▶ [WHAT YOU SHOULD DO] Please copy everything from the line containing "Return the footprint" down to the end of the rows, word for word. Leave the pictures out of your answer.

[Raw rows]

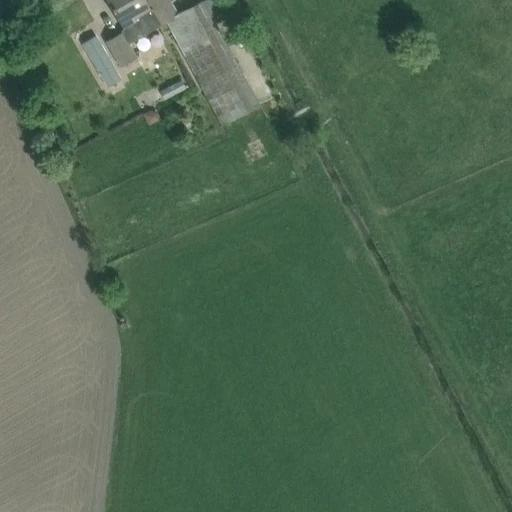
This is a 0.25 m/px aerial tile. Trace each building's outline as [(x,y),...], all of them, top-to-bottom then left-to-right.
[(144,0),(107,0),(125,31),(137,24),(133,17),(148,8),(144,0)] [(262,104),(211,17),(202,0),(201,0),(178,13),(170,0),(144,0),(148,8),(158,25),(166,20),(223,126),(262,104)] [(136,56),(122,32),(106,41),(120,65),(136,56)] [(86,52),(106,87),(121,78),(101,44),(86,52)] [(150,70),(141,73),(148,94),(157,91),(150,70)] [(182,80),(161,91),(166,100),(187,88),(182,80)] [(148,110),(142,113),(148,125),(160,119),(156,112),(148,110)] [(148,133),(154,151),(186,140),(180,122),(148,133)]
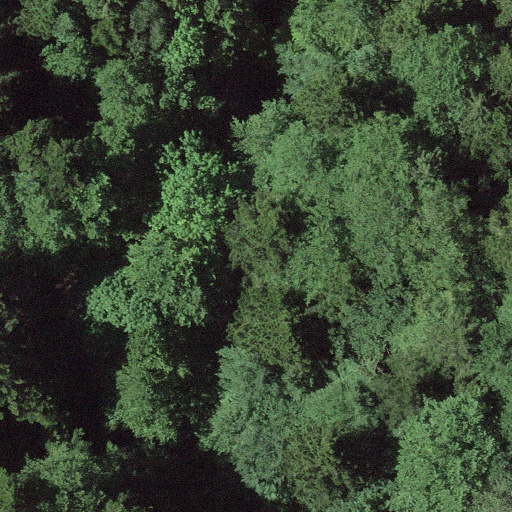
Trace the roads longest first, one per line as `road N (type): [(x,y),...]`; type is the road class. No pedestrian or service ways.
road 1 (track): [(0,499),(120,483),(168,468),(193,447),(214,384),(242,148),(235,0)]
road 2 (track): [(0,296),(104,278),(152,256),(202,179),(358,61),(503,0)]
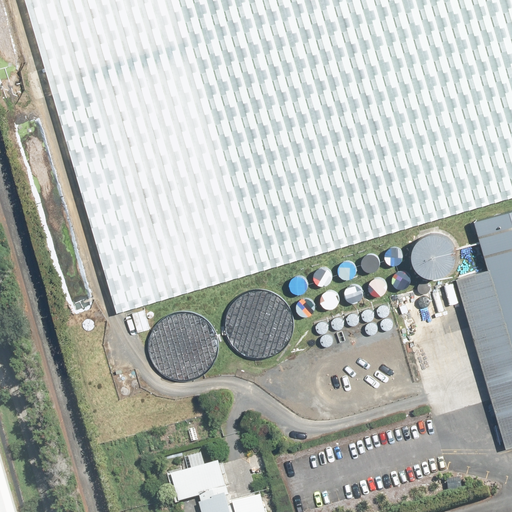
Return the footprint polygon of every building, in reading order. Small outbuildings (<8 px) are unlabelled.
[(511,205),(511,62),(493,0),(24,0),(121,321),(511,205)] [(511,450),(511,209),(481,217),(495,270),(456,280),(502,453),(511,450)] [(428,275),(431,276),(433,277),(435,277),(439,277),(443,276),(446,274),(449,272),(452,269),(454,266),(456,263),(457,259),(458,256),(457,252),(456,248),(455,245),(453,241),(450,239),(447,236),(444,235),(440,234),(436,233),(433,233),(429,234),(425,236),(422,238),(419,240),(417,243),(415,247),(414,251),(414,254),(414,258),(415,262),(416,265),(419,268),(421,271),(424,274),(428,275)] [(248,357),(254,359),(257,359),(260,359),(266,359),(272,357),(277,355),(282,351),(286,347),(289,342),(292,337),(293,331),(294,325),(293,319),(292,314),(289,308),(286,303),(282,299),(277,296),(271,293),(266,292),(260,291),(254,292),(248,293),(243,296),(238,299),(234,303),(230,308),(228,314),(226,319),(226,325),(226,331),(228,337),(230,342),(234,347),(238,351),(243,355),(248,357)] [(194,380),(199,378),(202,377),(205,375),(209,371),(213,366),(216,361),(218,355),(219,349),(218,343),(217,337),(215,332),(212,327),(208,322),(203,318),(198,315),(192,314),(187,313),(181,313),(175,314),(169,316),(164,319),(159,323),(156,328),(153,333),(151,339),(150,345),(150,351),(151,357),(153,362),(156,367),(160,372),(165,376),(170,378),(176,380),(182,381),(188,381),(194,380)] [(207,466),(204,454),(186,458),(189,472),(174,475),(180,502),(201,497),(204,511),(233,511),(223,462),(207,466)] [(267,511),(263,496),(235,504),(237,511),(267,511)]
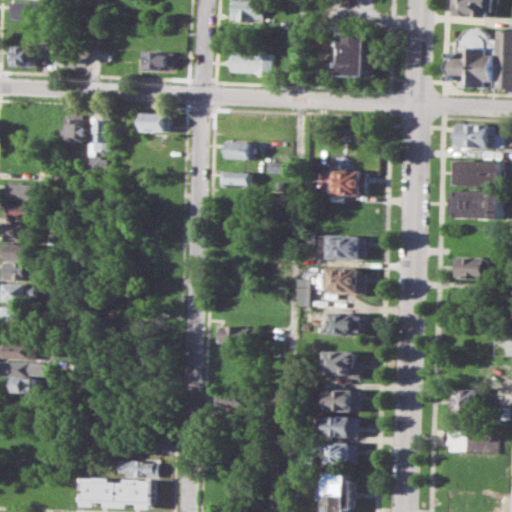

▶ [RESULT BELOW]
Return the footprint polygon of every building, in reading order. Small outbuildings (<8 px) are unlabelled.
[(511,205),(511,62),(493,0),(24,0),(121,321),(511,205)] [(511,450),(511,209),(481,217),(495,270),(456,280),(502,453),(511,450)] [(428,275),(431,276),(433,277),(435,277),(439,277),(443,276),(446,274),(449,272),(452,269),(454,266),(456,263),(457,259),(458,256),(457,252),(456,248),(455,245),(453,241),(450,239),(447,236),(444,235),(440,234),(436,233),(433,233),(429,234),(425,236),(422,238),(419,240),(417,243),(415,247),(414,251),(414,254),(414,258),(415,262),(416,265),(419,268),(421,271),(424,274),(428,275)] [(248,357),(254,359),(257,359),(260,359),(266,359),(272,357),(277,355),(282,351),(286,347),(289,342),(292,337),(293,331),(294,325),(293,319),(292,314),(289,308),(286,303),(282,299),(277,296),(271,293),(266,292),(260,291),(254,292),(248,293),(243,296),(238,299),(234,303),(230,308),(228,314),(226,319),(226,325),(226,331),(228,337),(230,342),(234,347),(238,351),(243,355),(248,357)] [(194,380),(199,378),(202,377),(205,375),(209,371),(213,366),(216,361),(218,355),(219,349),(218,343),(217,337),(215,332),(212,327),(208,322),(203,318),(198,315),(192,314),(187,313),(181,313),(175,314),(169,316),(164,319),(159,323),(156,328),(153,333),(151,339),(150,345),(150,351),(151,357),(153,362),(156,367),(160,372),(165,376),(170,378),(176,380),(182,381),(188,381),(194,380)] [(207,466),(204,454),(186,458),(189,472),(174,475),(180,502),(201,497),(204,511),(233,511),(223,462),(207,466)] [(267,511),(263,496),(235,504),(237,511),(267,511)]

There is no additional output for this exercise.